Assigned task = After finding the line that contains "(215, 279) = (397, 401): none -> yellow box", reproduce it and each line below it through the end of the listing, exactly, with nothing added.

Data excerpt =
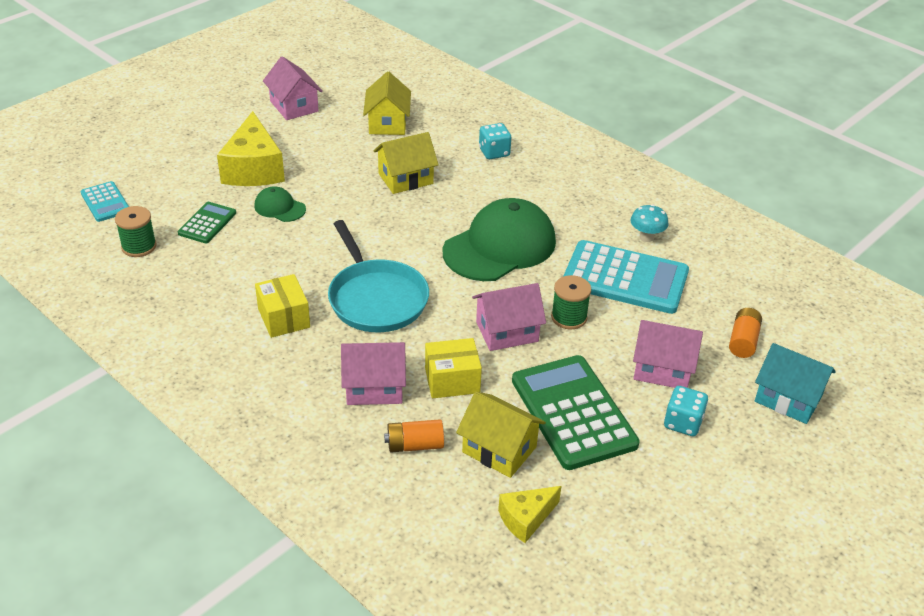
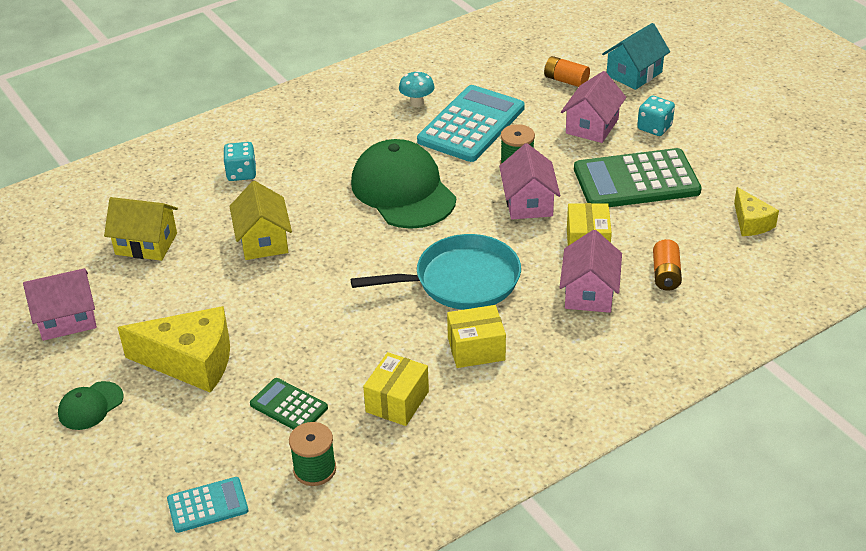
camera: 75 degrees left, 0 degrees up
(215, 279) = (397, 401): none -> yellow box
(279, 207) = (280, 343): green cap -> green cap (90, 406)
(499, 449) = (675, 226): yellow house -> none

Result below =
(215, 279) = (397, 401): none -> yellow box
(279, 207) = (280, 343): green cap -> green cap (90, 406)
(499, 449) = (675, 226): yellow house -> none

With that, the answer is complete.